"""
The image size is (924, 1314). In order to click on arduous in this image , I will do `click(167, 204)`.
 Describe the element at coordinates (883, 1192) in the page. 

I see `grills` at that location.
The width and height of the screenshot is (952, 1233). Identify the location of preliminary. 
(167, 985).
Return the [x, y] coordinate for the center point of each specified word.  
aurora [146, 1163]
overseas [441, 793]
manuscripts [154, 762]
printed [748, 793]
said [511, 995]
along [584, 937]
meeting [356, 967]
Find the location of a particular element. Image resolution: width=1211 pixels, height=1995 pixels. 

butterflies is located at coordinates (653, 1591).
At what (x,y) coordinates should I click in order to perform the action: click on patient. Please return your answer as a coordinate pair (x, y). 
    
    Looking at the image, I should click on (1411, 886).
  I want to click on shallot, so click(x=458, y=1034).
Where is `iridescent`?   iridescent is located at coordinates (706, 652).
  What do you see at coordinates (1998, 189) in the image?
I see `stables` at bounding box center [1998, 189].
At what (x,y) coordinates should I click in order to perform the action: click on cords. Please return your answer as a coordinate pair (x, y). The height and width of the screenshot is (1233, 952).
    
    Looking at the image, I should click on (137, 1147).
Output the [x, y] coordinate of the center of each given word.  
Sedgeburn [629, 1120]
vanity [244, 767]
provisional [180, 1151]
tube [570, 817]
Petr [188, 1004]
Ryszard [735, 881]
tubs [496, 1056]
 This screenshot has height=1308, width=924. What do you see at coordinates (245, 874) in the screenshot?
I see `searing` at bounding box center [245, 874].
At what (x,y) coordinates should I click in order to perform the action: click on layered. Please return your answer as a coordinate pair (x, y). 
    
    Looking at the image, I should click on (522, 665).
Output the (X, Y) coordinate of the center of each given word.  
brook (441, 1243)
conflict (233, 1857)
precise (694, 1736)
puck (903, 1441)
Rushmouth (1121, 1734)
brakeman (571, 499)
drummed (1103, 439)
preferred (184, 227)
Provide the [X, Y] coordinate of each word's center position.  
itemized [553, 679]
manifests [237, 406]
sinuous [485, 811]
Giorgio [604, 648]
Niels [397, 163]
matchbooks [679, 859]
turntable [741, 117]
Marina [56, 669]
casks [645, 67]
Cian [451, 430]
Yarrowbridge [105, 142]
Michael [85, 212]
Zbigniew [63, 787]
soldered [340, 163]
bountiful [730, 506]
"""
_Task details_
Give everything from the line containing "Marina [56, 669]" down through the end of the records as a two-column CSV with the header columns text and answer. Use one row per record, and put each value in its own quoted field with any line breaks replaced by spaces.

_Solved problem_
text,answer
"Marina","[56, 669]"
"casks","[645, 67]"
"Cian","[451, 430]"
"Yarrowbridge","[105, 142]"
"Michael","[85, 212]"
"Zbigniew","[63, 787]"
"soldered","[340, 163]"
"bountiful","[730, 506]"